[WORK INSTRUCTIONS]
This exercise calls for an exact copy of the listing, with no pictures kept.

[DATA BLOCK]
○ ○ ○ ○

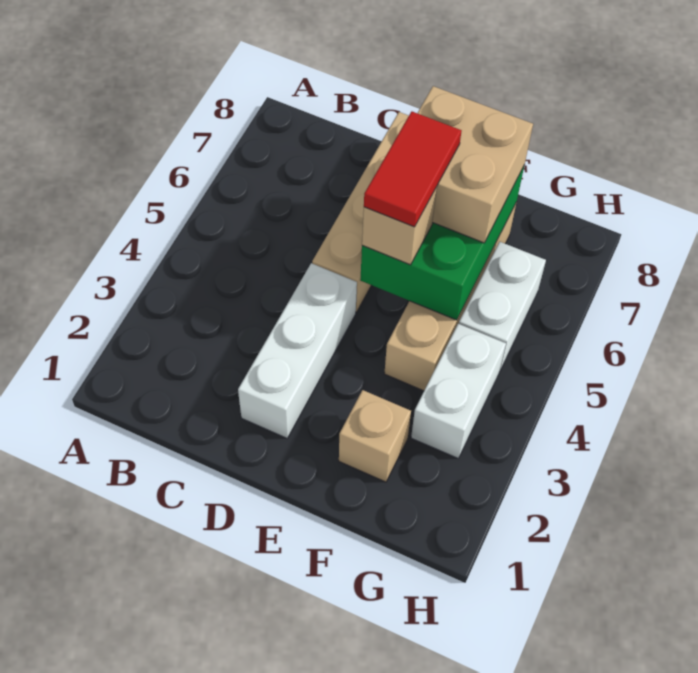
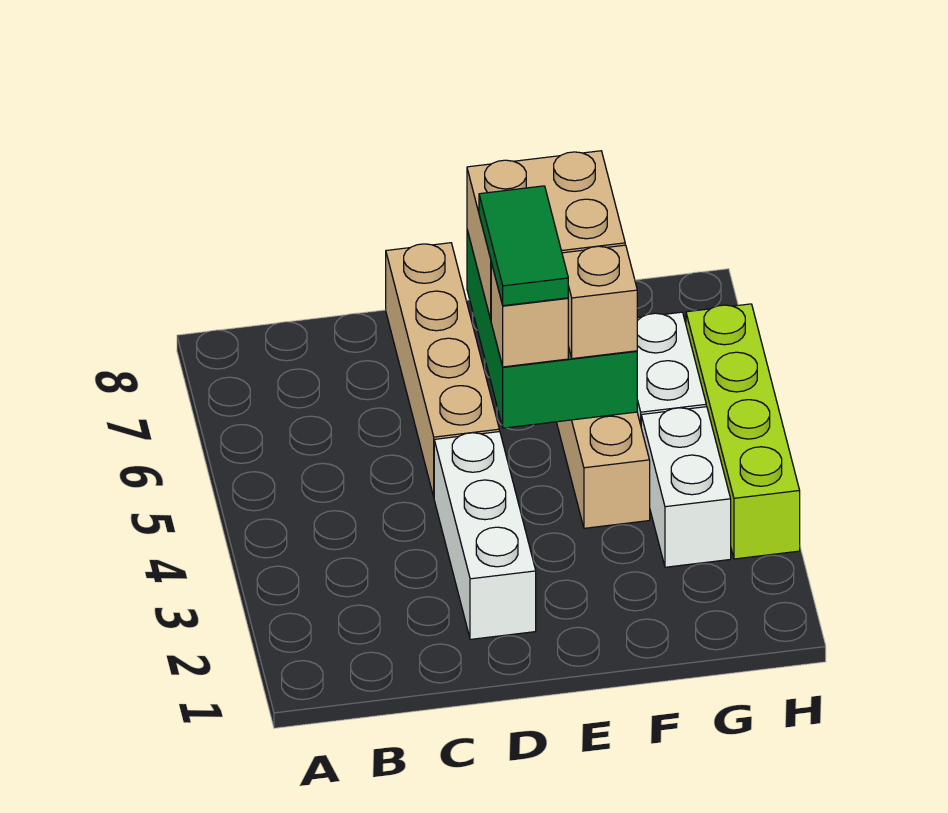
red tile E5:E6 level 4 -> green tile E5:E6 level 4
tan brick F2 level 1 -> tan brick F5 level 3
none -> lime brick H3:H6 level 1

○ ○ ○ ○

[RESPONSE AREA]
red tile E5:E6 level 4 -> green tile E5:E6 level 4
tan brick F2 level 1 -> tan brick F5 level 3
none -> lime brick H3:H6 level 1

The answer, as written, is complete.